───── RECORDS FOR THE EXERCISE ─────
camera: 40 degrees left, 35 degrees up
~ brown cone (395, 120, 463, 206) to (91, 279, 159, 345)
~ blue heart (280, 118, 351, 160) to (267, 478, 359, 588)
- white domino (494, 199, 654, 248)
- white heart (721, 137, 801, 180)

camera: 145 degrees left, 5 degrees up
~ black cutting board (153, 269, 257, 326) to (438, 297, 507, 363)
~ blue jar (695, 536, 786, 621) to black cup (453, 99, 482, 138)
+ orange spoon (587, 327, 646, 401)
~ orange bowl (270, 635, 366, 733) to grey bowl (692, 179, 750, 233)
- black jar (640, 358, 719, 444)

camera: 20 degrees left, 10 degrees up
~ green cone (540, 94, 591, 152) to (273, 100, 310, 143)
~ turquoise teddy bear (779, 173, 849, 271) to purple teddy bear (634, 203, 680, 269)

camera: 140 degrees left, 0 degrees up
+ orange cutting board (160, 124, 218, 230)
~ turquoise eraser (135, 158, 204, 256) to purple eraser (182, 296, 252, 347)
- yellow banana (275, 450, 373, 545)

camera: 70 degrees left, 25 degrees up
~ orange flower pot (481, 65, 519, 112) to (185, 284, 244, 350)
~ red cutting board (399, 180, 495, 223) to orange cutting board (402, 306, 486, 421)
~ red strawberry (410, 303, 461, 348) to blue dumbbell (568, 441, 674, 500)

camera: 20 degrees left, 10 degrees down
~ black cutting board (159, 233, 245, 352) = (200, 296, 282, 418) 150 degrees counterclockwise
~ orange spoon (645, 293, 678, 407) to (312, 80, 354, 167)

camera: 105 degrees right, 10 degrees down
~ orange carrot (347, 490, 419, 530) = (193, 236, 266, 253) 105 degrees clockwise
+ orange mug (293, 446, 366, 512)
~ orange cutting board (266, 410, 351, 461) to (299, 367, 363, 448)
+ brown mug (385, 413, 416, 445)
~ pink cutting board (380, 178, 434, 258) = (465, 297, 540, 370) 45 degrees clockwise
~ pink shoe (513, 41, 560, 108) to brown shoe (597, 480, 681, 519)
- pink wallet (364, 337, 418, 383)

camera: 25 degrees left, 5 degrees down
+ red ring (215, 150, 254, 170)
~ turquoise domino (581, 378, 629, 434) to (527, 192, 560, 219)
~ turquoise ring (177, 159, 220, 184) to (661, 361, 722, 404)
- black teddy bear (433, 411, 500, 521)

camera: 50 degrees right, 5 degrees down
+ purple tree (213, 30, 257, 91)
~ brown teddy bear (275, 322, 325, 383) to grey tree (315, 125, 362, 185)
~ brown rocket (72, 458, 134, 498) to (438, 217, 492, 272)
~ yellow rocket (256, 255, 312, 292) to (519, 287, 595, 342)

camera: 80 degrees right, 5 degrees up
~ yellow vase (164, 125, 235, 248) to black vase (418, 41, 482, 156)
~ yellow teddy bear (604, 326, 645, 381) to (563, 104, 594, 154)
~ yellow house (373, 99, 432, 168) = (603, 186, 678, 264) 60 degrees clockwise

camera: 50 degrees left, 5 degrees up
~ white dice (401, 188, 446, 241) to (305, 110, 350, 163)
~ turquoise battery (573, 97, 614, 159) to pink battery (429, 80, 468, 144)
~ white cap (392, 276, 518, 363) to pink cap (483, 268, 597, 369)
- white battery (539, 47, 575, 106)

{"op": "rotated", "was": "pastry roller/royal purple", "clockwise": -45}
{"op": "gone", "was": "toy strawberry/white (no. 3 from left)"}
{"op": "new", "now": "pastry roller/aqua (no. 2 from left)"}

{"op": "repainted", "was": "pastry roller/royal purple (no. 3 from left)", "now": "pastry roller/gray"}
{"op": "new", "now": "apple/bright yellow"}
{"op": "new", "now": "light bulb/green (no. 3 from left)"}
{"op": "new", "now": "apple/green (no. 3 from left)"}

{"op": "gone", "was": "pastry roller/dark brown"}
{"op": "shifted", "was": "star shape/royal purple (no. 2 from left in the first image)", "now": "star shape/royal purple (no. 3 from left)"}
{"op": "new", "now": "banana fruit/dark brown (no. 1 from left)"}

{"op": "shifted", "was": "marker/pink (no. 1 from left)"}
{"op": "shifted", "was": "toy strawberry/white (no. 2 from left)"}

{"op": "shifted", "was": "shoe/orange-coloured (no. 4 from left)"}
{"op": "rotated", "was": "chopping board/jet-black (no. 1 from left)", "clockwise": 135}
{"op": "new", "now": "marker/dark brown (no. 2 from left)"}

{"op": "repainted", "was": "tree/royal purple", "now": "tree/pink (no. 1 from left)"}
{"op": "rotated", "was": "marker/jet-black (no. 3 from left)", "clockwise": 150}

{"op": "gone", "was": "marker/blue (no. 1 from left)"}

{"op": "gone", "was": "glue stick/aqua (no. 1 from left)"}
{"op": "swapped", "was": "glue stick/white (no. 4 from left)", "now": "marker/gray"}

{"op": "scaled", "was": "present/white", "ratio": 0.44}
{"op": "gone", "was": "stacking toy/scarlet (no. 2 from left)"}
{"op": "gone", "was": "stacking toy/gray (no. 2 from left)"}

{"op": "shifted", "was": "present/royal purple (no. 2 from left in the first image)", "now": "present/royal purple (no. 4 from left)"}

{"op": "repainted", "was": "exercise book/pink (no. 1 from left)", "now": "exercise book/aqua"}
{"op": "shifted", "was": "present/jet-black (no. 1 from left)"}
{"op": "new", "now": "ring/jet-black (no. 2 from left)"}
─────
Pull out all lines containing the word "stick" from the entries above.

{"op": "gone", "was": "glue stick/aqua (no. 1 from left)"}
{"op": "swapped", "was": "glue stick/white (no. 4 from left)", "now": "marker/gray"}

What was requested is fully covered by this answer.